The answer must be an exact transcription of every record.

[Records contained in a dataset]
===============

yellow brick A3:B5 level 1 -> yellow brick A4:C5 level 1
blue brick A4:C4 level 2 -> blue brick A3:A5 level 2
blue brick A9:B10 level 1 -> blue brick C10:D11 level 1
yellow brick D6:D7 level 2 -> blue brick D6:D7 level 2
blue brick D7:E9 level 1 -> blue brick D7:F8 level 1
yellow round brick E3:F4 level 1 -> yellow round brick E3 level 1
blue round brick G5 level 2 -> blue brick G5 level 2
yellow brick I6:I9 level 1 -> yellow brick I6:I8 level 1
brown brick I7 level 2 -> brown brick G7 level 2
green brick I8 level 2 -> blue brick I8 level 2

===============

__OUTPUT OF THE EXERCISE__:
yellow brick A3:B5 level 1 -> yellow brick A4:C5 level 1
blue brick A4:C4 level 2 -> blue brick A3:A5 level 2
blue brick A9:B10 level 1 -> blue brick C10:D11 level 1
yellow brick D6:D7 level 2 -> blue brick D6:D7 level 2
blue brick D7:E9 level 1 -> blue brick D7:F8 level 1
yellow round brick E3:F4 level 1 -> yellow round brick E3 level 1
blue round brick G5 level 2 -> blue brick G5 level 2
yellow brick I6:I9 level 1 -> yellow brick I6:I8 level 1
brown brick I7 level 2 -> brown brick G7 level 2
green brick I8 level 2 -> blue brick I8 level 2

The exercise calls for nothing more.